• DATA FOR THIS TASK
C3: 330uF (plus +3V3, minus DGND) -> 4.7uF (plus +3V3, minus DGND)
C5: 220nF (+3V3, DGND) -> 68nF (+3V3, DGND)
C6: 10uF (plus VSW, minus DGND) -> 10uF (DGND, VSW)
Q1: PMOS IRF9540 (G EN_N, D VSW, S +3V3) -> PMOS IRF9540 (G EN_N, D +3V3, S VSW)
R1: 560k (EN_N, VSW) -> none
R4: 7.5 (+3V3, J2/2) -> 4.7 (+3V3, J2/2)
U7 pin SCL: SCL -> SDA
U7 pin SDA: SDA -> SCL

---

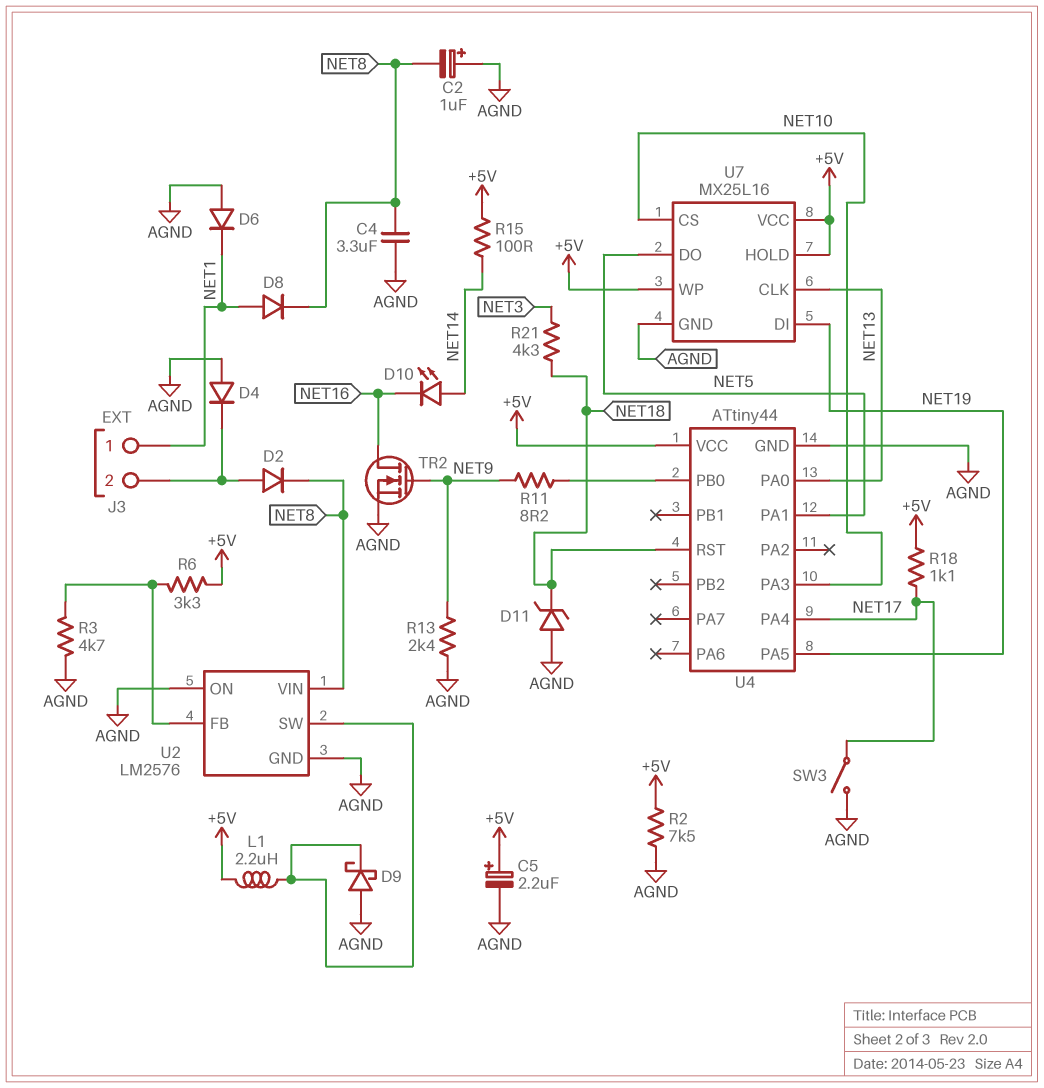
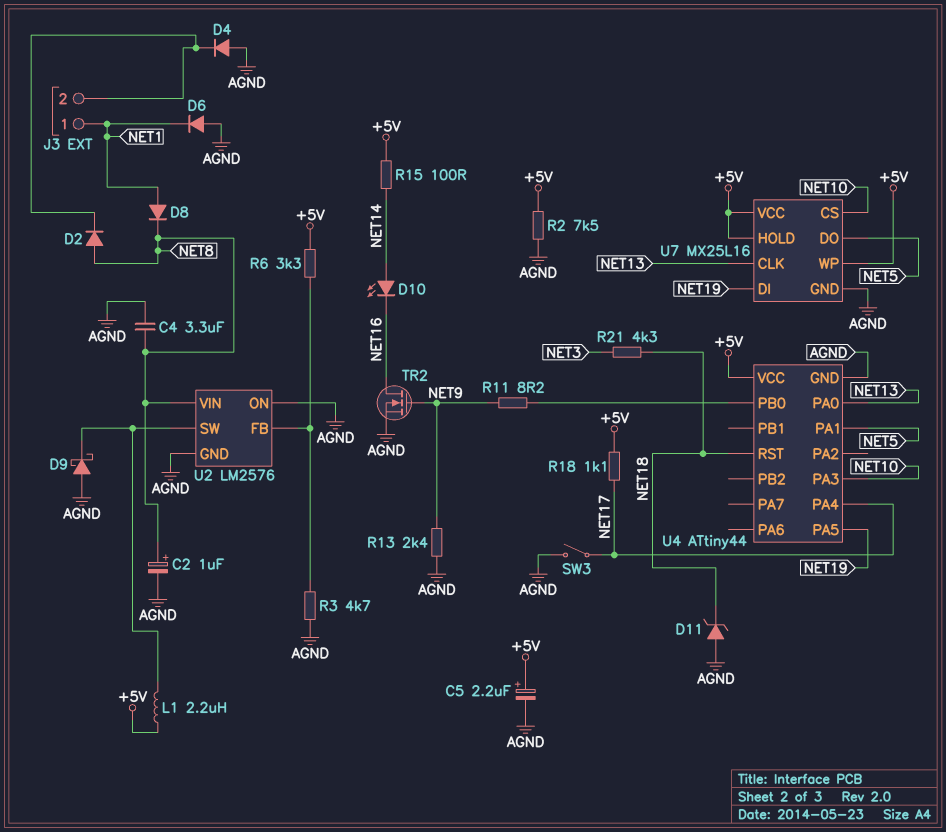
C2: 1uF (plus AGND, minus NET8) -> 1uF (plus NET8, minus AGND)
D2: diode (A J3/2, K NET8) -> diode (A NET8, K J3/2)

* * *

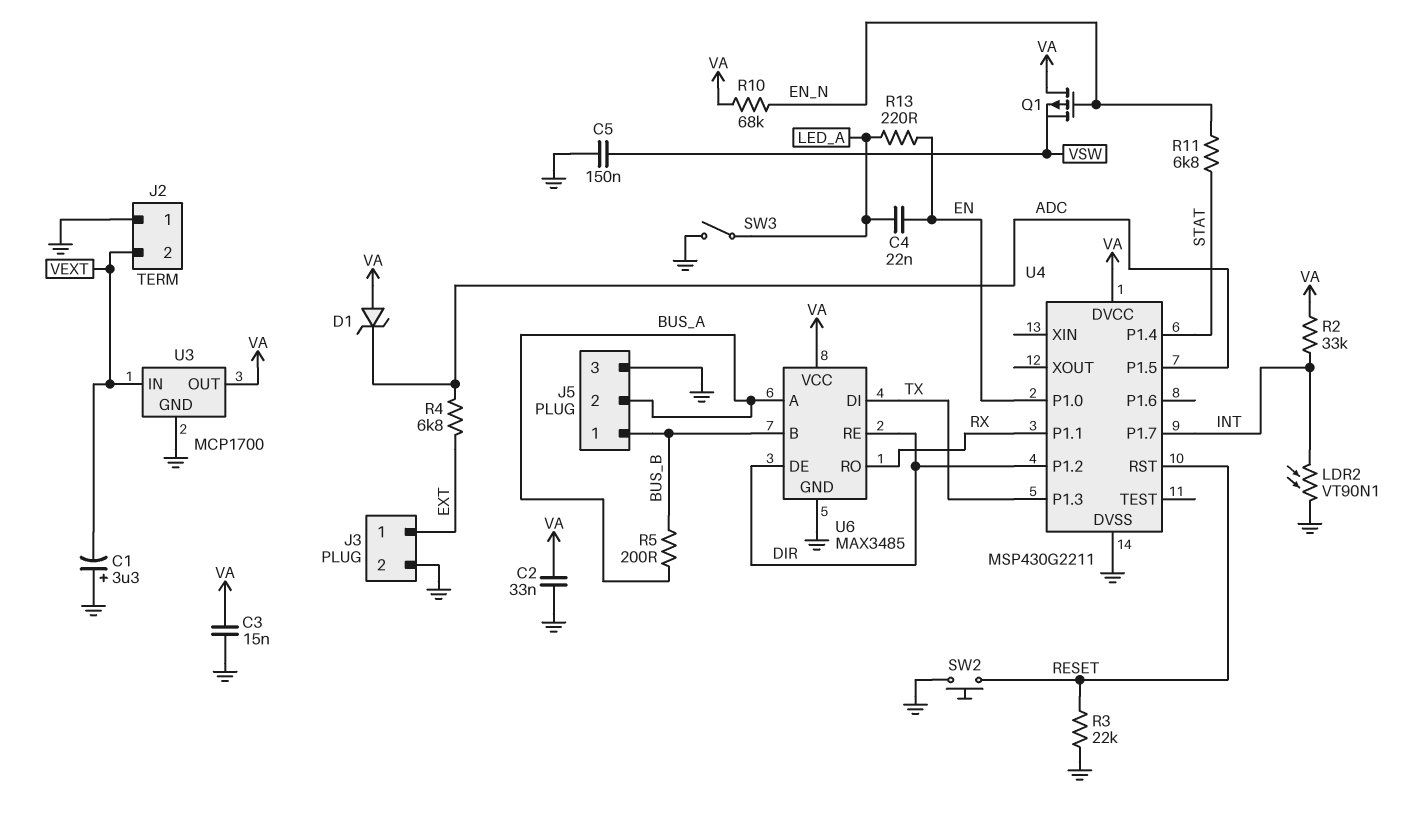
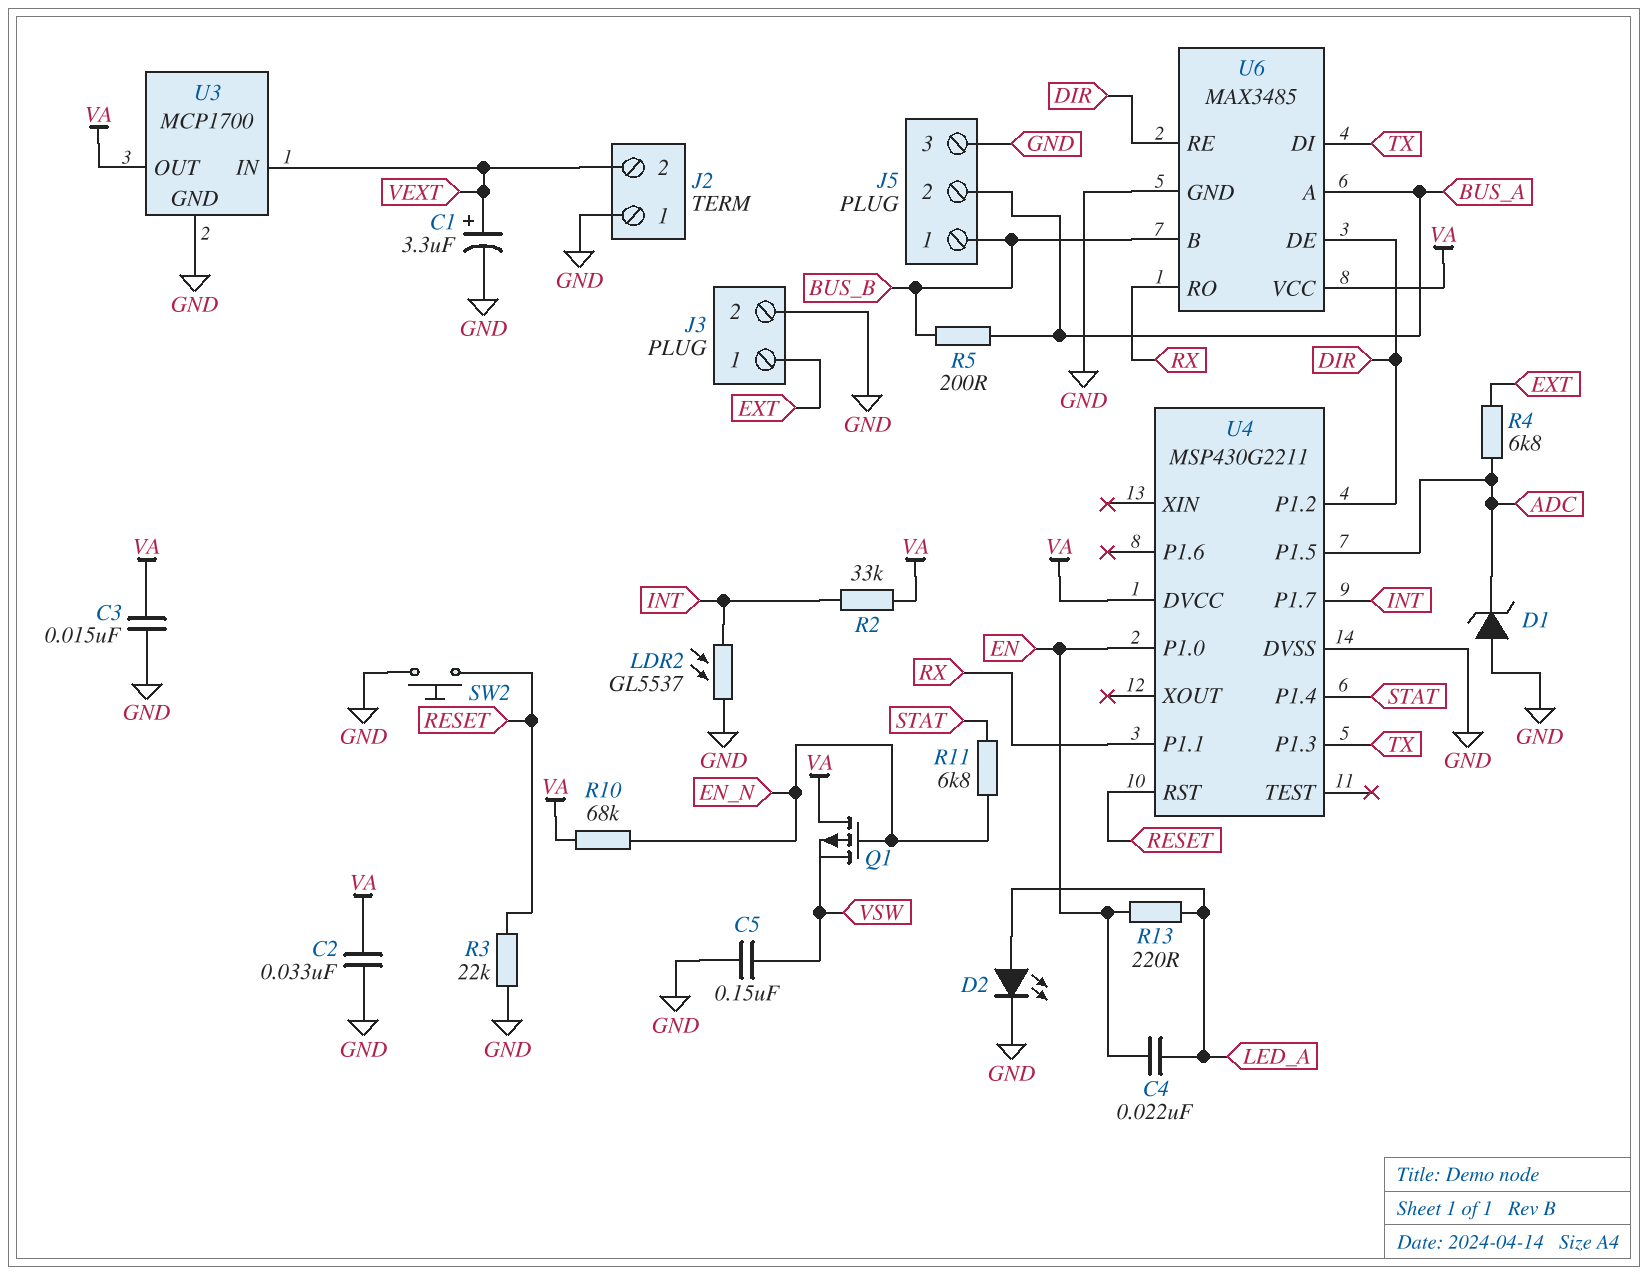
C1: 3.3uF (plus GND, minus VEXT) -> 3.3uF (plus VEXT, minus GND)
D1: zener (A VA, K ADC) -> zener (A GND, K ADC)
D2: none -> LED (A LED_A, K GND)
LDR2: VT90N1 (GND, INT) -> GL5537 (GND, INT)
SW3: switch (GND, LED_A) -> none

• REQUIREMENT
Above is a listing; print exactly its lines from the one with "C6: 10uF (plus" through the one with "U7 pin SDA: SDA -> SCL", and no other lines.

• ANSWER AREA
C6: 10uF (plus VSW, minus DGND) -> 10uF (DGND, VSW)
Q1: PMOS IRF9540 (G EN_N, D VSW, S +3V3) -> PMOS IRF9540 (G EN_N, D +3V3, S VSW)
R1: 560k (EN_N, VSW) -> none
R4: 7.5 (+3V3, J2/2) -> 4.7 (+3V3, J2/2)
U7 pin SCL: SCL -> SDA
U7 pin SDA: SDA -> SCL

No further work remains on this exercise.